(Object change descriptions)

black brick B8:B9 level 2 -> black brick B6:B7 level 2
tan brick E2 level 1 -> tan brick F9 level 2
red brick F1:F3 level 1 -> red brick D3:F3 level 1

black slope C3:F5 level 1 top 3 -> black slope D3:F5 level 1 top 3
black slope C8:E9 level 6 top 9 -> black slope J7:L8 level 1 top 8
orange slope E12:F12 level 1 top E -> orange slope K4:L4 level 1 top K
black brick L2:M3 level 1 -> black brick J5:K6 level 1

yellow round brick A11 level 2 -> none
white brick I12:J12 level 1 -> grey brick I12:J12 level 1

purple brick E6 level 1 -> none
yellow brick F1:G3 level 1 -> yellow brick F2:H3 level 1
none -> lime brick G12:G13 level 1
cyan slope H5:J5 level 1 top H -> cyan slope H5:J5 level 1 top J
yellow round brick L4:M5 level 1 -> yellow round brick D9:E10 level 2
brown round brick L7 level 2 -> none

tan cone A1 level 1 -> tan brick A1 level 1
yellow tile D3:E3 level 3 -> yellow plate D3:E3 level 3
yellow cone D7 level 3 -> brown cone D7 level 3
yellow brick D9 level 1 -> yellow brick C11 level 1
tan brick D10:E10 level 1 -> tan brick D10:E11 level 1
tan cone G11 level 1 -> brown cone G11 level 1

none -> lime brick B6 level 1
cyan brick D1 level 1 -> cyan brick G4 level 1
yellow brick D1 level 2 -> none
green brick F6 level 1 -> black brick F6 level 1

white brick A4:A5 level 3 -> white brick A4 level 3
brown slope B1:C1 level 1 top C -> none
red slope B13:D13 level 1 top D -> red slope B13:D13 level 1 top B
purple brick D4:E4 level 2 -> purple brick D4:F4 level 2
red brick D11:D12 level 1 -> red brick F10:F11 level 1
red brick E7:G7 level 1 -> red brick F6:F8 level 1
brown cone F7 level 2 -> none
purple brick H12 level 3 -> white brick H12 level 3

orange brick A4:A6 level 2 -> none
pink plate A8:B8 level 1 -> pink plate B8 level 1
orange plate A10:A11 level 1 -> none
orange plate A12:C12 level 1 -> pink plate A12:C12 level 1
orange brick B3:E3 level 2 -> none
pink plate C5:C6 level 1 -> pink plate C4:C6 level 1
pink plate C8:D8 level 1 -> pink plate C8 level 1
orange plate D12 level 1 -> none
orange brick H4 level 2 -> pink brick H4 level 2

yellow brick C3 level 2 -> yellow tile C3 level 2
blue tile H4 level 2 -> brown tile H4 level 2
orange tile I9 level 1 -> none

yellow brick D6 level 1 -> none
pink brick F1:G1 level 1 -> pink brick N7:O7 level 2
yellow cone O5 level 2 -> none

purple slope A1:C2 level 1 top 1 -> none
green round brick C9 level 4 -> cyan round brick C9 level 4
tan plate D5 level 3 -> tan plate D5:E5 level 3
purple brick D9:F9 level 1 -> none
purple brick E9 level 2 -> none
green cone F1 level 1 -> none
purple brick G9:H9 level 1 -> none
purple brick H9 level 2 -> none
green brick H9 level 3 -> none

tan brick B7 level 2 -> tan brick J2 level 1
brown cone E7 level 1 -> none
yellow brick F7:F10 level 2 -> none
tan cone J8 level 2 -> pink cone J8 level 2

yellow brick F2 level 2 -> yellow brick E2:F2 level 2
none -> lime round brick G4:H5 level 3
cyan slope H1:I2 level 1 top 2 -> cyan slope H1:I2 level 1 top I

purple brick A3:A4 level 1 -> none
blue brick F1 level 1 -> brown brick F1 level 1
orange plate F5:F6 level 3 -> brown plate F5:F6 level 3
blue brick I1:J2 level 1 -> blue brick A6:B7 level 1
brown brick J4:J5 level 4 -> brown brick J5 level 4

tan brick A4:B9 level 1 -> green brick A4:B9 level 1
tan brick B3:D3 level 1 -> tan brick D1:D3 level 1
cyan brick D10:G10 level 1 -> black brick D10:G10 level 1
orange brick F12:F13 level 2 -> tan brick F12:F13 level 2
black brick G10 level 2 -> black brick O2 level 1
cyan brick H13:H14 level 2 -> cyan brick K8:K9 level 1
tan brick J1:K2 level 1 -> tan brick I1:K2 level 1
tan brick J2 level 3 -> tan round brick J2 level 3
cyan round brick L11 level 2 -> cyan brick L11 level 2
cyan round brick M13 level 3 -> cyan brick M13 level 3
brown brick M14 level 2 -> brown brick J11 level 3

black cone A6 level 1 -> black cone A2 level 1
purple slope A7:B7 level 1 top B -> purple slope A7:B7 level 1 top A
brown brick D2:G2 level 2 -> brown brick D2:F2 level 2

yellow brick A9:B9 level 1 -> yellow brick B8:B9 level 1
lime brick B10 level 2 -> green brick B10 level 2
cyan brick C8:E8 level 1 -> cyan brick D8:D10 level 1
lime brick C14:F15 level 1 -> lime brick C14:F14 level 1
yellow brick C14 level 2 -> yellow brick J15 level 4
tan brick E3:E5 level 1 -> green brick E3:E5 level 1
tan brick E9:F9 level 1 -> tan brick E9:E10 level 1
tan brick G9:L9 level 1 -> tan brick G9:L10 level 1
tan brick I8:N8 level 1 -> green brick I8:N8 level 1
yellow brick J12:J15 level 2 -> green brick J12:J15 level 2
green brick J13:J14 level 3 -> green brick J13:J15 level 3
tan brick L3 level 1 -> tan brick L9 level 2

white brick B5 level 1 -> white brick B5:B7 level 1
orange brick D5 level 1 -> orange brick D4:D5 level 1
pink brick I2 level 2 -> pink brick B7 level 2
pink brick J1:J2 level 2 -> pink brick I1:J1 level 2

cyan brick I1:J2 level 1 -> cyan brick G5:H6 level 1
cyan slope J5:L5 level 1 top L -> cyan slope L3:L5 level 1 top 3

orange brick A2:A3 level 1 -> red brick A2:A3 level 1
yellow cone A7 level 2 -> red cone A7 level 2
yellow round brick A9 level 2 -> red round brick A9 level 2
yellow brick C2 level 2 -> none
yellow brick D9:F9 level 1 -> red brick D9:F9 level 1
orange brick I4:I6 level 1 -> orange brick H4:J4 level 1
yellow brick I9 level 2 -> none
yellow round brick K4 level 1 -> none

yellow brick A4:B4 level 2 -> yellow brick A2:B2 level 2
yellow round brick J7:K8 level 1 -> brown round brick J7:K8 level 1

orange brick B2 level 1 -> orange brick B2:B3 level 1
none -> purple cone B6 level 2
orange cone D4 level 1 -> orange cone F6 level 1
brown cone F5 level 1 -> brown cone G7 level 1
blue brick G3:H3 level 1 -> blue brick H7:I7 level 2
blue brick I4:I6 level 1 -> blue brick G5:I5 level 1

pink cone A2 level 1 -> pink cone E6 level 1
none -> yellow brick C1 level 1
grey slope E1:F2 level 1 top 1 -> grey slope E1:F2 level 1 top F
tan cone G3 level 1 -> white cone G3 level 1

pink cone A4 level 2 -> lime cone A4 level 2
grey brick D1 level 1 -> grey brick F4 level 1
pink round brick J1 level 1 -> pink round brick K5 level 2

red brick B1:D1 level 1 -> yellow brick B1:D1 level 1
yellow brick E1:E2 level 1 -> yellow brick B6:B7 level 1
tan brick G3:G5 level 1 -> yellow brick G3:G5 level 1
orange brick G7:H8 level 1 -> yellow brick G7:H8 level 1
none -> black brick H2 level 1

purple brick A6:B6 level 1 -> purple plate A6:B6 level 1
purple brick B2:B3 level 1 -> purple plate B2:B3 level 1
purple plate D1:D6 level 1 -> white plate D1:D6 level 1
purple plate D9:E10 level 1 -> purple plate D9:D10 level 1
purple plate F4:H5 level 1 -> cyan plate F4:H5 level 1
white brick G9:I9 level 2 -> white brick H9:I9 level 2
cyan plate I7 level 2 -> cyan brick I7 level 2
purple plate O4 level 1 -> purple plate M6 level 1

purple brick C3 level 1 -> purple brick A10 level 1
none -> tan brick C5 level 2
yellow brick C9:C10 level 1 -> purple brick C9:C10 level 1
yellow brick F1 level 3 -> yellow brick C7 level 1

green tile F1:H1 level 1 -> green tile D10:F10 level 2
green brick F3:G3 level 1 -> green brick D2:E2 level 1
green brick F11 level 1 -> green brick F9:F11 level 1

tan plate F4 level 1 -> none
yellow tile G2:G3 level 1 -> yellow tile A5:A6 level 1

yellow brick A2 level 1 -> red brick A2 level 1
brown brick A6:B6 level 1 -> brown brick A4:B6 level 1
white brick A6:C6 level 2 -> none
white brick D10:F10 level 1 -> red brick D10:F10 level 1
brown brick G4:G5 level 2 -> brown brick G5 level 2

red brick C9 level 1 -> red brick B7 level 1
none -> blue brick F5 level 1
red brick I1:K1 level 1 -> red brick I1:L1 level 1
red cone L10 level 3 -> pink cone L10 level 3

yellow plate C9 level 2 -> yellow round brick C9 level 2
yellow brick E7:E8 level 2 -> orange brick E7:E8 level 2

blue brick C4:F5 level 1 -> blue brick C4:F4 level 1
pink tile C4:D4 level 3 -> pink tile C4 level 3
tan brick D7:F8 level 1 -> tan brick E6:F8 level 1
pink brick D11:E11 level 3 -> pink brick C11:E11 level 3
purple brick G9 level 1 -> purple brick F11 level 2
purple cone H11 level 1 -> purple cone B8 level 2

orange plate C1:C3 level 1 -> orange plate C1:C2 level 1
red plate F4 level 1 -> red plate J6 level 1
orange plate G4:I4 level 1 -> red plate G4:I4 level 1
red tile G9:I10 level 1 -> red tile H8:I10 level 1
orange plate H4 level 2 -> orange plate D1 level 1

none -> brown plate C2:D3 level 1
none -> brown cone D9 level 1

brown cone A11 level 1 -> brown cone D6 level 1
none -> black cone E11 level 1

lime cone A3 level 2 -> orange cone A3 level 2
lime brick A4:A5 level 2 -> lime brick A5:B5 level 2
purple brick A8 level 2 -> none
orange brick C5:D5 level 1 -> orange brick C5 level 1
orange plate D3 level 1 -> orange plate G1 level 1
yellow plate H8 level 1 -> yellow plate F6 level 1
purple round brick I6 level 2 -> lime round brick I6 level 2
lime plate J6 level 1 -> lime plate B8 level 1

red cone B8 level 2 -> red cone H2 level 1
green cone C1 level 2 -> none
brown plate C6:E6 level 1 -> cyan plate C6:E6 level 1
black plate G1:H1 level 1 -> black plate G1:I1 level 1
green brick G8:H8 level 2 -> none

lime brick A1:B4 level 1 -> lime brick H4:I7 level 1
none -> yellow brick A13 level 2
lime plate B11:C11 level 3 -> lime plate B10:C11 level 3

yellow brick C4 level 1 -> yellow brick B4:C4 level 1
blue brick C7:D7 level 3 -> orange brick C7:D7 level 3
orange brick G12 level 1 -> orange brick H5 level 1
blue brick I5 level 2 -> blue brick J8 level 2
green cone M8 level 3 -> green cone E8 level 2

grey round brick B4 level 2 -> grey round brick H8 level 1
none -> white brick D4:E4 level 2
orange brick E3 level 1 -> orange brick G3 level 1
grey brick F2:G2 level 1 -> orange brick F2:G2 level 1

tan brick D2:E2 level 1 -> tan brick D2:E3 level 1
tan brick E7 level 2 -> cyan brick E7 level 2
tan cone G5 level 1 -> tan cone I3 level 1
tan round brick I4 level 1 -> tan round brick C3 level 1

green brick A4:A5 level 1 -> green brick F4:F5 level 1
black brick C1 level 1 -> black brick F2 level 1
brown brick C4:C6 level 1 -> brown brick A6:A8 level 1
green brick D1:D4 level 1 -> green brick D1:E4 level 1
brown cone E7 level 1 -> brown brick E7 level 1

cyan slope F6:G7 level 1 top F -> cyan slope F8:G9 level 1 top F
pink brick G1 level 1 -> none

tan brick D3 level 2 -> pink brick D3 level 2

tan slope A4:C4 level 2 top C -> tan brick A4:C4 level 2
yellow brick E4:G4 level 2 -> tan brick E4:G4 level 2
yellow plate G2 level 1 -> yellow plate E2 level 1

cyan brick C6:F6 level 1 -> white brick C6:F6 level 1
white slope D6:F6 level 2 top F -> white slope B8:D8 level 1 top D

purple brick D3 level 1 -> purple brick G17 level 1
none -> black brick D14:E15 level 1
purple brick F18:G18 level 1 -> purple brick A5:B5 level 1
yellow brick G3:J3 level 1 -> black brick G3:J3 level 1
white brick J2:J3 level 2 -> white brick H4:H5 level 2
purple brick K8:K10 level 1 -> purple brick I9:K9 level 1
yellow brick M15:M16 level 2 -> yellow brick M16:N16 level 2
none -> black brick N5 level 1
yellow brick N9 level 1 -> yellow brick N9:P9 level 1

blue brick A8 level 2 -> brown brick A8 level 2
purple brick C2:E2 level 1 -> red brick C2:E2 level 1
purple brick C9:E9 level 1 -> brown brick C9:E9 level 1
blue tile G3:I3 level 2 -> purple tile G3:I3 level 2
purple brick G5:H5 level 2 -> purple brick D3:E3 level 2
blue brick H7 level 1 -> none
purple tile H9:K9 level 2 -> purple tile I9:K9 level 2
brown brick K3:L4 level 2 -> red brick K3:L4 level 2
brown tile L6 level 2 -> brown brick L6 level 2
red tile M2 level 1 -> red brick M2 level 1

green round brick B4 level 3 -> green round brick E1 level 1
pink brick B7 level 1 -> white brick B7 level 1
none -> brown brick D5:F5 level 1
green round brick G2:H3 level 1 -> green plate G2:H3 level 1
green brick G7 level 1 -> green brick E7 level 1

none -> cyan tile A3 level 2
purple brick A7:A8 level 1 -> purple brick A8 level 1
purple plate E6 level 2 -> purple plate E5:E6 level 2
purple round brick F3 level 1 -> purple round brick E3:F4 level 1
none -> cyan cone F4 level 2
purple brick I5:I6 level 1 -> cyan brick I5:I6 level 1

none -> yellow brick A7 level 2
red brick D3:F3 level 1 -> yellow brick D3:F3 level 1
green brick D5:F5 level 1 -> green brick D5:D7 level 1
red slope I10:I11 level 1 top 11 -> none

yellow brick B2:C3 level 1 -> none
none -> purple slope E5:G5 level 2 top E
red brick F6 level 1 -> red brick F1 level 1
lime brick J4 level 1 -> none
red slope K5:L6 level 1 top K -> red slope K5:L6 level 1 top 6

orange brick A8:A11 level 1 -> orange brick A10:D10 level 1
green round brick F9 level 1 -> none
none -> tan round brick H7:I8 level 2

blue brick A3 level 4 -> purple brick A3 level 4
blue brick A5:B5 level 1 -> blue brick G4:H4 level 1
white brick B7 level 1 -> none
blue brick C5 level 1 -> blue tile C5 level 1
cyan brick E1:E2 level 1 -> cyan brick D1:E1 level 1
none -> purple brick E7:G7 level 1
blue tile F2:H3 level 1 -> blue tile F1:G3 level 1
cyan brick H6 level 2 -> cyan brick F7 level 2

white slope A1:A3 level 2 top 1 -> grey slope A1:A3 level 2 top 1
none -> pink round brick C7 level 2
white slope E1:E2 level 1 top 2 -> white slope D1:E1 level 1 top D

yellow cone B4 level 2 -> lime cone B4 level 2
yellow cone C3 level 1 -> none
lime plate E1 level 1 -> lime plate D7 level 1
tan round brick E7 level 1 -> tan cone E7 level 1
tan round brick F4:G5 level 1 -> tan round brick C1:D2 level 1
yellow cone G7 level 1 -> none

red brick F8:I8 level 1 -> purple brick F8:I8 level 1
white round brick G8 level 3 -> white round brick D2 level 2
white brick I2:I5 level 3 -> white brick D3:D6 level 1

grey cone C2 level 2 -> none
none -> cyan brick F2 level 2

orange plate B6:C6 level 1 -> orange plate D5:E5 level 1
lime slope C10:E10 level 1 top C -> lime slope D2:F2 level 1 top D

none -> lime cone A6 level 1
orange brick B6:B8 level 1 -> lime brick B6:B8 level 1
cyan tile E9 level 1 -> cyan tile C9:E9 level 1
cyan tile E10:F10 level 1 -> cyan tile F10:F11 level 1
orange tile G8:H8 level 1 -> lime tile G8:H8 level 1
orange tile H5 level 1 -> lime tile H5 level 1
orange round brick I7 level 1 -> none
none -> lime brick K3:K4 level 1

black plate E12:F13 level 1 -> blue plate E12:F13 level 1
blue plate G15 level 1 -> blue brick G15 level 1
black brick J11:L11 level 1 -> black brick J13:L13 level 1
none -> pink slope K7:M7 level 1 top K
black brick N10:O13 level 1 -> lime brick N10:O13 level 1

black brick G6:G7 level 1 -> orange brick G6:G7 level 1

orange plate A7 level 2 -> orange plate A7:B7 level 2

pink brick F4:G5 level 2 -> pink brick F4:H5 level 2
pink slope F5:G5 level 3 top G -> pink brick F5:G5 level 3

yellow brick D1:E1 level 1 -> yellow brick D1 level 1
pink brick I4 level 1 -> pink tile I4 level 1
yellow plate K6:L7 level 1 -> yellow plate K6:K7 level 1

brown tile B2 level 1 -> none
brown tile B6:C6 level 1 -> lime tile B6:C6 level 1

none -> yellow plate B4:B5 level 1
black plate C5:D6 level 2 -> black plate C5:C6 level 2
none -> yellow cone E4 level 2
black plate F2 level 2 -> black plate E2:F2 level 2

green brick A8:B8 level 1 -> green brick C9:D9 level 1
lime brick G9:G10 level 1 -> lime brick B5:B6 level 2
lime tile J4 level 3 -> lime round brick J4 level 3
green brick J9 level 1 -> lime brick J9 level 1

§ What to produce
All lines above between those holding "blue brick A3" and "cyan brick H6", inclusive, must be set down unchanged, and no other line may be included.

§ Response to this exercise
blue brick A3 level 4 -> purple brick A3 level 4
blue brick A5:B5 level 1 -> blue brick G4:H4 level 1
white brick B7 level 1 -> none
blue brick C5 level 1 -> blue tile C5 level 1
cyan brick E1:E2 level 1 -> cyan brick D1:E1 level 1
none -> purple brick E7:G7 level 1
blue tile F2:H3 level 1 -> blue tile F1:G3 level 1
cyan brick H6 level 2 -> cyan brick F7 level 2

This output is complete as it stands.